→ **Your assignment**:
Pictures are not part of the copy; repeat everything else in the records exactly.

→ **Extracted data**:
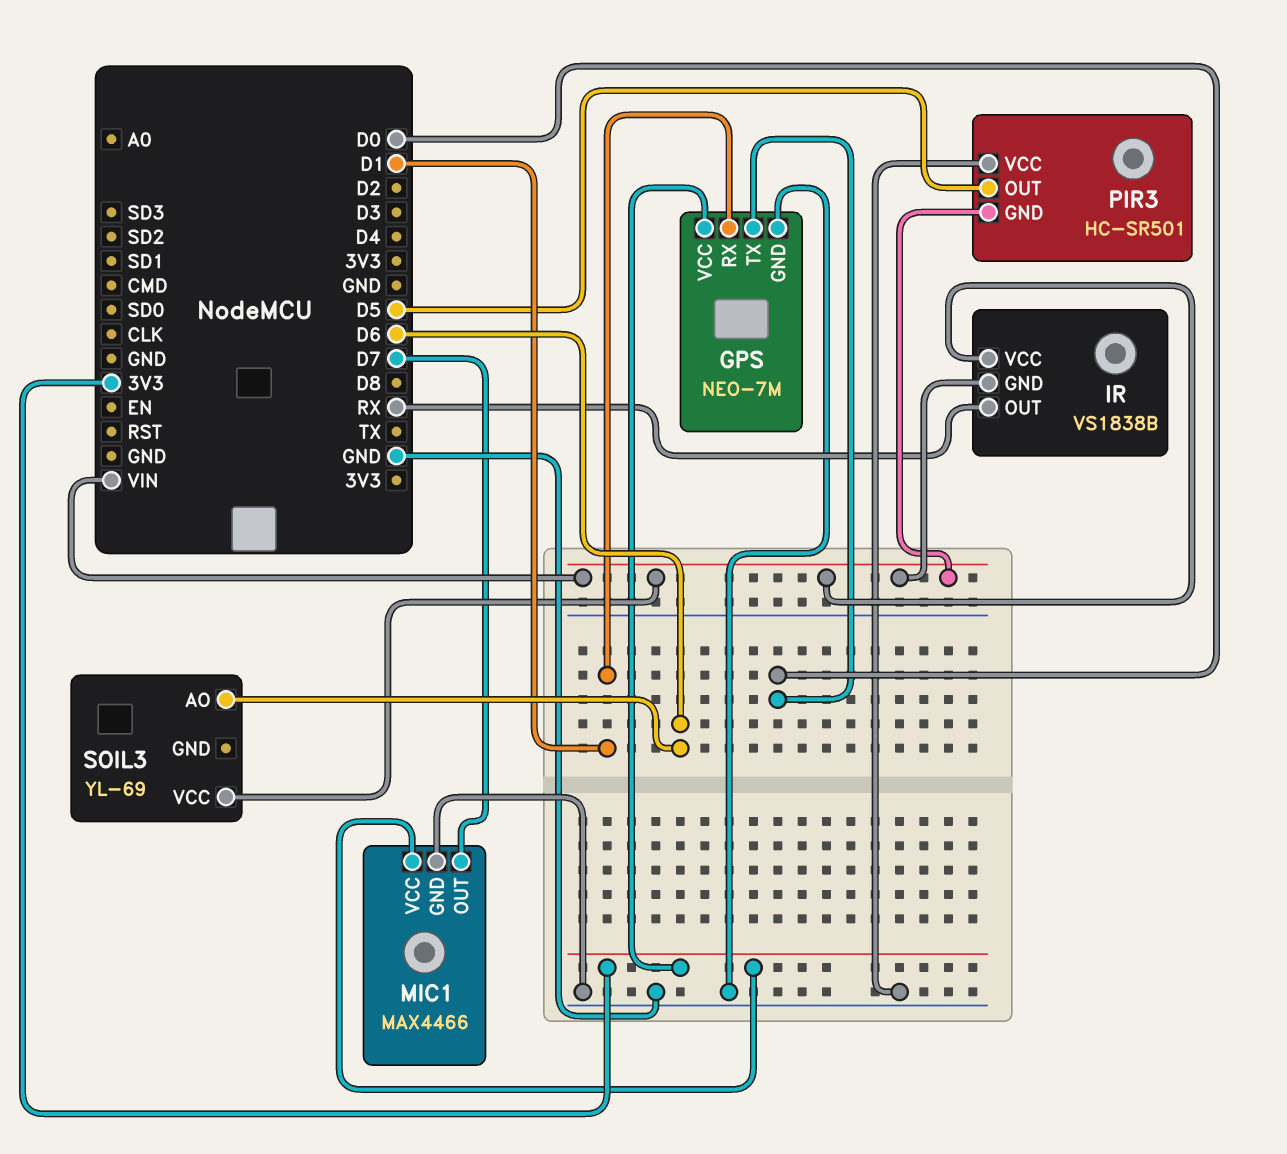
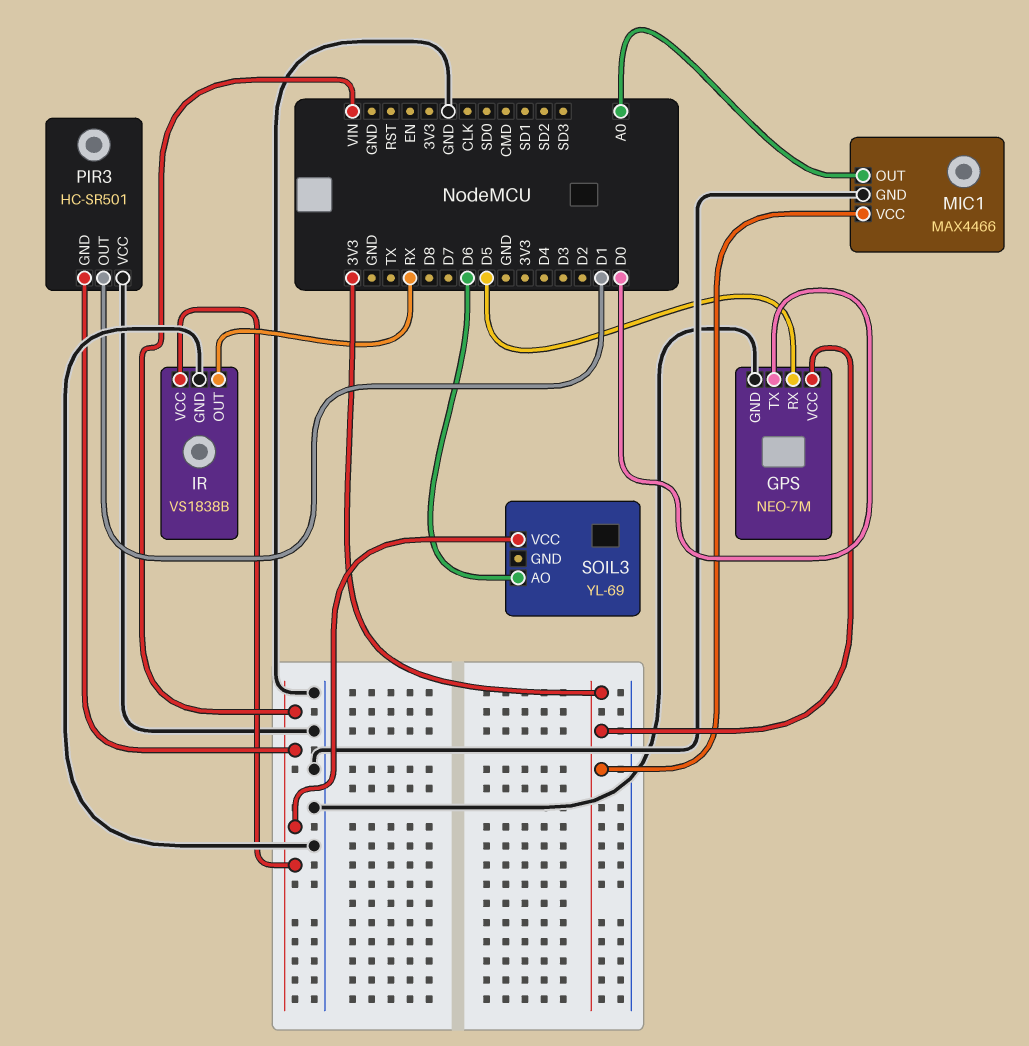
GPS pin RX: D1 -> D5
IR pin GND: VIN -> GND
MIC1 pin OUT: D7 -> A0
PIR3 pin OUT: D5 -> D1

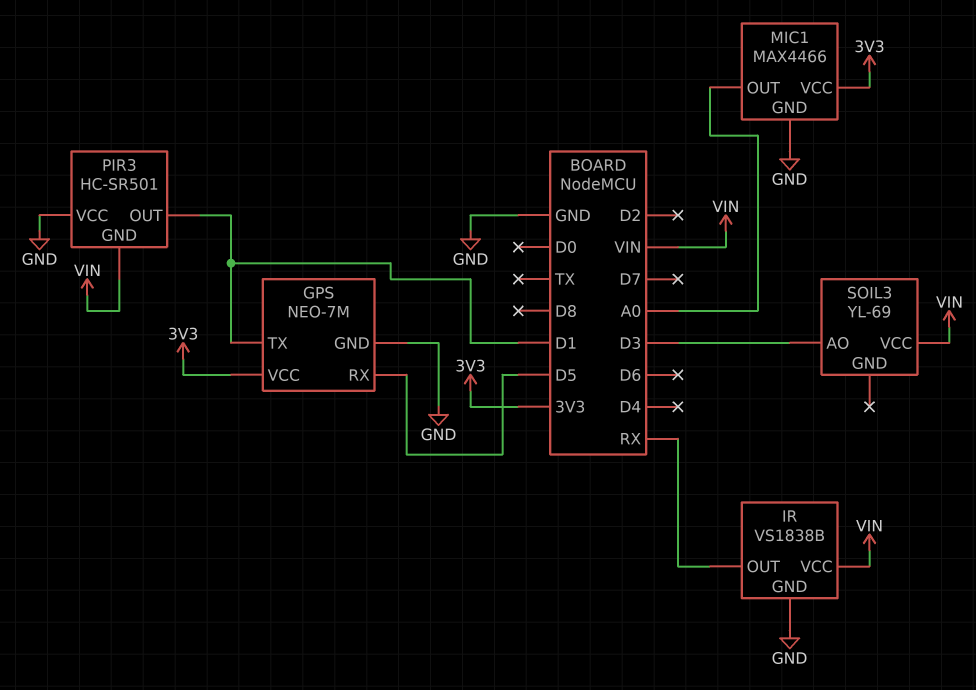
GPS pin TX: D0 -> D1
SOIL3 pin AO: D6 -> D3

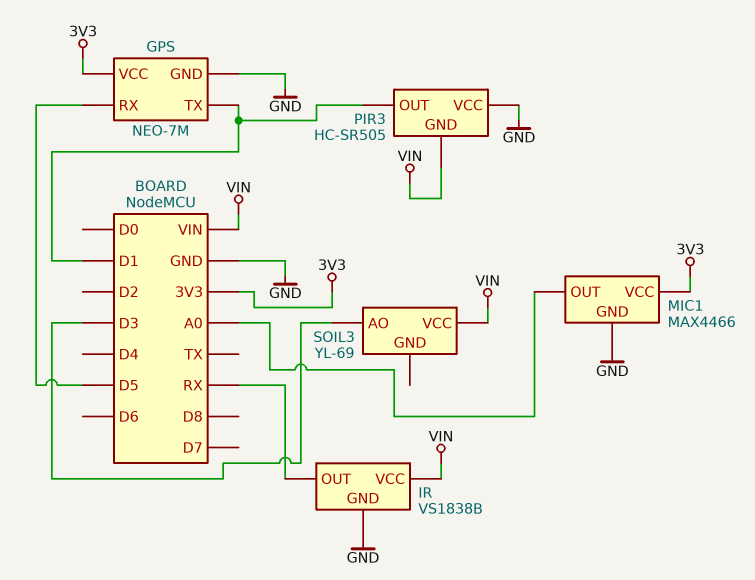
PIR3: HC-SR501 -> HC-SR505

→ **Output**:
GPS pin RX: D1 -> D5
IR pin GND: VIN -> GND
MIC1 pin OUT: D7 -> A0
PIR3 pin OUT: D5 -> D1

GPS pin TX: D0 -> D1
SOIL3 pin AO: D6 -> D3

PIR3: HC-SR501 -> HC-SR505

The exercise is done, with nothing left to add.